• **Given request**: Rewrite everything from the start of the data down to the line containing "Image resolution: width=824", changing "bath mat" to "towel" and leaving everything else unchanged.

Spatial question data:

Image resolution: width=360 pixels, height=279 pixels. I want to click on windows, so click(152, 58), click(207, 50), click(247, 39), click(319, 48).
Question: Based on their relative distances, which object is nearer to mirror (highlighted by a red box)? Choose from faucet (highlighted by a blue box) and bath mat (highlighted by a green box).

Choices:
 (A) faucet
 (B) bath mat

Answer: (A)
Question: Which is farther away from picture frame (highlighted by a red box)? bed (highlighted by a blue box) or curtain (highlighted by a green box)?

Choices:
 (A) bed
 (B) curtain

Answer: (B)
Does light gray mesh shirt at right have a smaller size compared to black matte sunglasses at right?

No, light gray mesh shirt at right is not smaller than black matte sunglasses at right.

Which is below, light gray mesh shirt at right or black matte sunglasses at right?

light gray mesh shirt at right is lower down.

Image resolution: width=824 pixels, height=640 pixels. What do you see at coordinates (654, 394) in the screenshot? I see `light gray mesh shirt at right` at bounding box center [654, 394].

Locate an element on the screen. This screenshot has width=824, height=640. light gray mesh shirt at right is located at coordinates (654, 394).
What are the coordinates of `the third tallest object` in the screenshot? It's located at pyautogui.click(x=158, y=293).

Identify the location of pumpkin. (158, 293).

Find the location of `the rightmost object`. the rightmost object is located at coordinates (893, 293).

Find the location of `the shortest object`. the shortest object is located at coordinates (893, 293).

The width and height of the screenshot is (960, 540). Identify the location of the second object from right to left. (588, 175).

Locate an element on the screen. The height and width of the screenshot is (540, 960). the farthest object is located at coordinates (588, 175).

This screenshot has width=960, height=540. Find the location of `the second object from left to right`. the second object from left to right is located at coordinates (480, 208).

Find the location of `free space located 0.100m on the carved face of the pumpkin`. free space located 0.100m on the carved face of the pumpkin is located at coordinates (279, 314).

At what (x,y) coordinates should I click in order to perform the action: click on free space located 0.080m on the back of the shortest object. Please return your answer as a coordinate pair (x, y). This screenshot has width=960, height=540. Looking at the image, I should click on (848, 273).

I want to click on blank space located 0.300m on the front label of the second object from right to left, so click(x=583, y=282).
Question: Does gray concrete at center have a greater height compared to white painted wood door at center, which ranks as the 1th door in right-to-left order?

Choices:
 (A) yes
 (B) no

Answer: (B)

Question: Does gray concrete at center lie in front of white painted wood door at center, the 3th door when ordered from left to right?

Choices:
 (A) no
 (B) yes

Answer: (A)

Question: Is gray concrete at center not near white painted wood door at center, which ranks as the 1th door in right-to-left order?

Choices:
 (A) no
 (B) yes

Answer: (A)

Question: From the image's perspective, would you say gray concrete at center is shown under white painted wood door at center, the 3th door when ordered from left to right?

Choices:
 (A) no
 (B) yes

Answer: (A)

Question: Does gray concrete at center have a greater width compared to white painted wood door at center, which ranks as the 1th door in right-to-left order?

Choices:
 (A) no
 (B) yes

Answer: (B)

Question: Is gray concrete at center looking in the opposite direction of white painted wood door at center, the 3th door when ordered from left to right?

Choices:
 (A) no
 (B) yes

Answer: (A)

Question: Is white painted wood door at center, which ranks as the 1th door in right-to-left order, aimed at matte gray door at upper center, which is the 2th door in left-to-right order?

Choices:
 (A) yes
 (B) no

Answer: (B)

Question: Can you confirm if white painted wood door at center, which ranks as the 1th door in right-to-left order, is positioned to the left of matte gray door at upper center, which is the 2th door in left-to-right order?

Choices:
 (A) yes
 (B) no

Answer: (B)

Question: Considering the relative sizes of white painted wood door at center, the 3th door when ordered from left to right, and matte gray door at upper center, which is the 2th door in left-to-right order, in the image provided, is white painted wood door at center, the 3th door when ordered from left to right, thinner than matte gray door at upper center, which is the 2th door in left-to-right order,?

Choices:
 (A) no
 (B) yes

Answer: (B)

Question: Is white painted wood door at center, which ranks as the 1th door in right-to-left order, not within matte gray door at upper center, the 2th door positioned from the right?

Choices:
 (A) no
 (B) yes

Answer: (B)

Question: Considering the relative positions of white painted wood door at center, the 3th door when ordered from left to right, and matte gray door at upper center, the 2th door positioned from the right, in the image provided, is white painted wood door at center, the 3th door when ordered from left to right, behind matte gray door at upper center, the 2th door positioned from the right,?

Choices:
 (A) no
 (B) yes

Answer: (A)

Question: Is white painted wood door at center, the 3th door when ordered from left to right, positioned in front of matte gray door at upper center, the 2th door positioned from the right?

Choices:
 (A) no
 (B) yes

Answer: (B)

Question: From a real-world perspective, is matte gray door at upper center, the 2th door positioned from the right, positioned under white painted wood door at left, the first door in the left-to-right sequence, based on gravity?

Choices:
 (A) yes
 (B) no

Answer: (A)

• **Task answer**:
Image resolution: width=360 pixels, height=279 pixels. I want to click on windows, so click(152, 58), click(207, 50), click(247, 39), click(319, 48).
Question: Based on their relative distances, which object is nearer to mirror (highlighted by a red box)? Choose from faucet (highlighted by a blue box) and towel (highlighted by a green box).

Choices:
 (A) faucet
 (B) towel

Answer: (A)
Question: Which is farther away from picture frame (highlighted by a red box)? bed (highlighted by a blue box) or curtain (highlighted by a green box)?

Choices:
 (A) bed
 (B) curtain

Answer: (B)
Does light gray mesh shirt at right have a smaller size compared to black matte sunglasses at right?

No, light gray mesh shirt at right is not smaller than black matte sunglasses at right.

Which is below, light gray mesh shirt at right or black matte sunglasses at right?

light gray mesh shirt at right is lower down.

Image resolution: width=824 pixels, height=640 pixels. What do you see at coordinates (654, 394) in the screenshot? I see `light gray mesh shirt at right` at bounding box center [654, 394].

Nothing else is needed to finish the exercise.